[Questions about scene geometry]
— BEGIN —

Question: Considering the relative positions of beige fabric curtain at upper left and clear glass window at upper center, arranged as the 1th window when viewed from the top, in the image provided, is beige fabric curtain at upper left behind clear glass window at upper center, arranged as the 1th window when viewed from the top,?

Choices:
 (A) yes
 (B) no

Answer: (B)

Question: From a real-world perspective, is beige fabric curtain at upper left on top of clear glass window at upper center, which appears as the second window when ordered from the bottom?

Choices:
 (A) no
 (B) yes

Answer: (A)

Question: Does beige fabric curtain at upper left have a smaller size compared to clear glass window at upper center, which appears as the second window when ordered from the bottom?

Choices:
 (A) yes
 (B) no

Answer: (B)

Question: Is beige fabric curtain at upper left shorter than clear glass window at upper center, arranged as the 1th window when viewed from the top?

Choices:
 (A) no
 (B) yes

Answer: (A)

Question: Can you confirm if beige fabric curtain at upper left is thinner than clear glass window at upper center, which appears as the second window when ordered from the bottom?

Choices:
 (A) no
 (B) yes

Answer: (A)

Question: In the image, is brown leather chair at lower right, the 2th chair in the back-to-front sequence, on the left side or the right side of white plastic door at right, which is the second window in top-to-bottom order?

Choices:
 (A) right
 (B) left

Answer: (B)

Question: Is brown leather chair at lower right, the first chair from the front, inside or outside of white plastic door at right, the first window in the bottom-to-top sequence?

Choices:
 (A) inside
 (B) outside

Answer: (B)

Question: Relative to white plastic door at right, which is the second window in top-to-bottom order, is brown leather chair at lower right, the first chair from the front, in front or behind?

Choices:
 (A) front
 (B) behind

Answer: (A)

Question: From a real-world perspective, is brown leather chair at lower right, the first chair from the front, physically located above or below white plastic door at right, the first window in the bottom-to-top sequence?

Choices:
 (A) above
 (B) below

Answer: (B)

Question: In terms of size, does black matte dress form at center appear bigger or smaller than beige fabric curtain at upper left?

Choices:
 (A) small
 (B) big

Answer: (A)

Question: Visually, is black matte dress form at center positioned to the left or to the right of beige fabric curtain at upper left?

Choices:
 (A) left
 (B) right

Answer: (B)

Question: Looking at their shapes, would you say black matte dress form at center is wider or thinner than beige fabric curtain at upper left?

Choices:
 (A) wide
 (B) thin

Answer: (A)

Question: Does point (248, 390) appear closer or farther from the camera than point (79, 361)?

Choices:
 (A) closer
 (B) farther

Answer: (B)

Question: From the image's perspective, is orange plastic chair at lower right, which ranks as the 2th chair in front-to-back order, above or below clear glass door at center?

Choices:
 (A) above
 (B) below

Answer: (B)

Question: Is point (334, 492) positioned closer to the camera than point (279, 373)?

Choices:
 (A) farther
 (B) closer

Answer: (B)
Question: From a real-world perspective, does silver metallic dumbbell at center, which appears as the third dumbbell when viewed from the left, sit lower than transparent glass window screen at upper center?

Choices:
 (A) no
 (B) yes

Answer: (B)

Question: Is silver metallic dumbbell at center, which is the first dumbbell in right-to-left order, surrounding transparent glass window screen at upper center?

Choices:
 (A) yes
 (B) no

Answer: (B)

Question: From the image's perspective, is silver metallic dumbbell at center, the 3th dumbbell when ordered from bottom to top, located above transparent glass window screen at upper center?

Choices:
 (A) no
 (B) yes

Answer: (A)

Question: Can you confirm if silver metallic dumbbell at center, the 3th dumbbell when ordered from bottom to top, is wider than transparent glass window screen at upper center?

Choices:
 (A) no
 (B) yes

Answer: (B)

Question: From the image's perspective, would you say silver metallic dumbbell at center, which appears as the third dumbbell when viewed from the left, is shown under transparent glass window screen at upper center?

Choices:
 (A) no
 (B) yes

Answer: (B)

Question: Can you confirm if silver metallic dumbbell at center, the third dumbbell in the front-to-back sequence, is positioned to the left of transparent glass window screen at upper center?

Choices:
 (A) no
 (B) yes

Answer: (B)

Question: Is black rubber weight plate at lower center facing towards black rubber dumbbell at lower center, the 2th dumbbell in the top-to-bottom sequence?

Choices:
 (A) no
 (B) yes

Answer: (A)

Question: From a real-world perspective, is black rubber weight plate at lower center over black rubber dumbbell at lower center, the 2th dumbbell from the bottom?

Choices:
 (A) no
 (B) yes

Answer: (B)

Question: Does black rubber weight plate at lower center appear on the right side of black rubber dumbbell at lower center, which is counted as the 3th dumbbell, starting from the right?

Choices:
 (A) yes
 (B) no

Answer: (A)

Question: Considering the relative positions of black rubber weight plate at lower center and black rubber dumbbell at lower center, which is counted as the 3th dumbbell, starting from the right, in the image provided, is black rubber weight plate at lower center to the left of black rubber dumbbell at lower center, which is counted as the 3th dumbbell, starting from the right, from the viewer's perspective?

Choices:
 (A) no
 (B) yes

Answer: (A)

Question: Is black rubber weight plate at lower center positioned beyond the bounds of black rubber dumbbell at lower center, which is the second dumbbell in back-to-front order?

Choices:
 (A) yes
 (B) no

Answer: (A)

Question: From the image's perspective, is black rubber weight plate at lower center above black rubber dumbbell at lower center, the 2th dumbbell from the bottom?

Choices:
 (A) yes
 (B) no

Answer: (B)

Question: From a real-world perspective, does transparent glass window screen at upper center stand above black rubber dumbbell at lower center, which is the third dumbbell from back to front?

— END —

What you should do: Tally the lines of the listing that contain the string "first" and give only the count.

Result below: 4